WHAT NEEDS TO BE DONE:
Write the records out once more, exactly as they appear below.

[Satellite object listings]
+ + + + + + +

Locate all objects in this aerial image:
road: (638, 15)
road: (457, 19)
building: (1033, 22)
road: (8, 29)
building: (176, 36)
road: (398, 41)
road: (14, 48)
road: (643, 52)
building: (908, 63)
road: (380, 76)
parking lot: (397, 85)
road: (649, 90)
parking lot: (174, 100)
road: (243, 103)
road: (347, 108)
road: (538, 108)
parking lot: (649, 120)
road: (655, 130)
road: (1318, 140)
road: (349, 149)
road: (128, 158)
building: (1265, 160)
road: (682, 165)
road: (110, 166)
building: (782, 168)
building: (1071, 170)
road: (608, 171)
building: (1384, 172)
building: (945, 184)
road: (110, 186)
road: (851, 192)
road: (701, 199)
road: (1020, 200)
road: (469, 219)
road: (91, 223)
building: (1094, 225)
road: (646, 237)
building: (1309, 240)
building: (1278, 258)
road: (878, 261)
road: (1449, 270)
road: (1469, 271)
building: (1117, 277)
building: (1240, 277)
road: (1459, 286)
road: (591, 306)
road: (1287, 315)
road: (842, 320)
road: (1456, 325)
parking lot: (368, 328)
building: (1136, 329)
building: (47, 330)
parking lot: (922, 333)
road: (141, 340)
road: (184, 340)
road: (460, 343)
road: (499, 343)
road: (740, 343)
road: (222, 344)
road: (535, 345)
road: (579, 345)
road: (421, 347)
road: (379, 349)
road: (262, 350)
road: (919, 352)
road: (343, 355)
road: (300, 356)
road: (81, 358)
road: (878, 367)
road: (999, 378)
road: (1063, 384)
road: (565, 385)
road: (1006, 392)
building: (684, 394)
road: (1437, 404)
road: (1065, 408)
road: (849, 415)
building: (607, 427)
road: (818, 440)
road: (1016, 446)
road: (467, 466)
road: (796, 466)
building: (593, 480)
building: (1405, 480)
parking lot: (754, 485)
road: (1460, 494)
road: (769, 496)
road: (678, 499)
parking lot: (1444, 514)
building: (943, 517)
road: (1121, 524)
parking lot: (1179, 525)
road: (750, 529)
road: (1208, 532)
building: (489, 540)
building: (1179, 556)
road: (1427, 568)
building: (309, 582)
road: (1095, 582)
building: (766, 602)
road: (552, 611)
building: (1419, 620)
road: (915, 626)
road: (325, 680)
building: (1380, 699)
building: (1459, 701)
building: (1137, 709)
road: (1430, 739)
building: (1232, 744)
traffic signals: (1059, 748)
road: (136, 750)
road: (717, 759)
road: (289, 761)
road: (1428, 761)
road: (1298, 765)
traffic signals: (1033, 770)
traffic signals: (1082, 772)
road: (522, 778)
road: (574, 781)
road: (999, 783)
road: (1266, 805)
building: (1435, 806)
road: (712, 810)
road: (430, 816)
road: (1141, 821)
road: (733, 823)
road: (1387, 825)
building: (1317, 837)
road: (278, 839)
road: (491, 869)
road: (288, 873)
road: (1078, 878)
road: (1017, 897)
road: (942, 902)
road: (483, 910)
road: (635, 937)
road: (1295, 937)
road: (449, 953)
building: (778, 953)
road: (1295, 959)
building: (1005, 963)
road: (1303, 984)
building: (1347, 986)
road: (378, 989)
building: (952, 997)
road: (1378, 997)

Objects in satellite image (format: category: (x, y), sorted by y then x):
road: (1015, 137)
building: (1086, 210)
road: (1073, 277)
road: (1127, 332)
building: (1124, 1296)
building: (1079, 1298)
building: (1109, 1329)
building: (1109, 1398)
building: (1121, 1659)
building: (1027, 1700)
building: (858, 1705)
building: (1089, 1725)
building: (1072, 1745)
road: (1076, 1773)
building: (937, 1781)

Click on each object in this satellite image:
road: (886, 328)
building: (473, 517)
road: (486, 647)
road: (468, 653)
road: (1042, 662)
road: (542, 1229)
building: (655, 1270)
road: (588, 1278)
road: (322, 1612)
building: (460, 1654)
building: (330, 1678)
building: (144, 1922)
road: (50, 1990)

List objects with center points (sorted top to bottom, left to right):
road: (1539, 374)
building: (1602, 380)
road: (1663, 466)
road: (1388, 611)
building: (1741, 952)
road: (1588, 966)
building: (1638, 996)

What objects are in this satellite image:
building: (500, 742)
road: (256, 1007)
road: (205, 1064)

+ + + + + + +

ANSWER BOX:
Locate all objects in this aerial image:
road: (638, 15)
road: (457, 19)
building: (1033, 22)
road: (8, 29)
building: (176, 36)
road: (398, 41)
road: (14, 48)
road: (643, 52)
building: (908, 63)
road: (380, 76)
parking lot: (397, 85)
road: (649, 90)
parking lot: (174, 100)
road: (243, 103)
road: (347, 108)
road: (538, 108)
parking lot: (649, 120)
road: (655, 130)
road: (1318, 140)
road: (349, 149)
road: (128, 158)
building: (1265, 160)
road: (682, 165)
road: (110, 166)
building: (782, 168)
building: (1071, 170)
road: (608, 171)
building: (1384, 172)
building: (945, 184)
road: (110, 186)
road: (851, 192)
road: (701, 199)
road: (1020, 200)
road: (469, 219)
road: (91, 223)
building: (1094, 225)
road: (646, 237)
building: (1309, 240)
building: (1278, 258)
road: (878, 261)
road: (1449, 270)
road: (1469, 271)
building: (1117, 277)
building: (1240, 277)
road: (1459, 286)
road: (591, 306)
road: (1287, 315)
road: (842, 320)
road: (1456, 325)
parking lot: (368, 328)
building: (1136, 329)
building: (47, 330)
parking lot: (922, 333)
road: (141, 340)
road: (184, 340)
road: (460, 343)
road: (499, 343)
road: (740, 343)
road: (222, 344)
road: (535, 345)
road: (579, 345)
road: (421, 347)
road: (379, 349)
road: (262, 350)
road: (919, 352)
road: (343, 355)
road: (300, 356)
road: (81, 358)
road: (878, 367)
road: (999, 378)
road: (1063, 384)
road: (565, 385)
road: (1006, 392)
building: (684, 394)
road: (1437, 404)
road: (1065, 408)
road: (849, 415)
building: (607, 427)
road: (818, 440)
road: (1016, 446)
road: (467, 466)
road: (796, 466)
building: (593, 480)
building: (1405, 480)
parking lot: (754, 485)
road: (1460, 494)
road: (769, 496)
road: (678, 499)
parking lot: (1444, 514)
building: (943, 517)
road: (1121, 524)
parking lot: (1179, 525)
road: (750, 529)
road: (1208, 532)
building: (489, 540)
building: (1179, 556)
road: (1427, 568)
building: (309, 582)
road: (1095, 582)
building: (766, 602)
road: (552, 611)
building: (1419, 620)
road: (915, 626)
road: (325, 680)
building: (1380, 699)
building: (1459, 701)
building: (1137, 709)
road: (1430, 739)
building: (1232, 744)
traffic signals: (1059, 748)
road: (136, 750)
road: (717, 759)
road: (289, 761)
road: (1428, 761)
road: (1298, 765)
traffic signals: (1033, 770)
traffic signals: (1082, 772)
road: (522, 778)
road: (574, 781)
road: (999, 783)
road: (1266, 805)
building: (1435, 806)
road: (712, 810)
road: (430, 816)
road: (1141, 821)
road: (733, 823)
road: (1387, 825)
building: (1317, 837)
road: (278, 839)
road: (491, 869)
road: (288, 873)
road: (1078, 878)
road: (1017, 897)
road: (942, 902)
road: (483, 910)
road: (635, 937)
road: (1295, 937)
road: (449, 953)
building: (778, 953)
road: (1295, 959)
building: (1005, 963)
road: (1303, 984)
building: (1347, 986)
road: (378, 989)
building: (952, 997)
road: (1378, 997)

Objects in satellite image (format: category: (x, y), sorted by y then x):
road: (1015, 137)
building: (1086, 210)
road: (1073, 277)
road: (1127, 332)
building: (1124, 1296)
building: (1079, 1298)
building: (1109, 1329)
building: (1109, 1398)
building: (1121, 1659)
building: (1027, 1700)
building: (858, 1705)
building: (1089, 1725)
building: (1072, 1745)
road: (1076, 1773)
building: (937, 1781)

Click on each object in this satellite image:
road: (886, 328)
building: (473, 517)
road: (486, 647)
road: (468, 653)
road: (1042, 662)
road: (542, 1229)
building: (655, 1270)
road: (588, 1278)
road: (322, 1612)
building: (460, 1654)
building: (330, 1678)
building: (144, 1922)
road: (50, 1990)

List objects with center points (sorted top to bottom, left to right):
road: (1539, 374)
building: (1602, 380)
road: (1663, 466)
road: (1388, 611)
building: (1741, 952)
road: (1588, 966)
building: (1638, 996)

What objects are in this satellite image:
building: (500, 742)
road: (256, 1007)
road: (205, 1064)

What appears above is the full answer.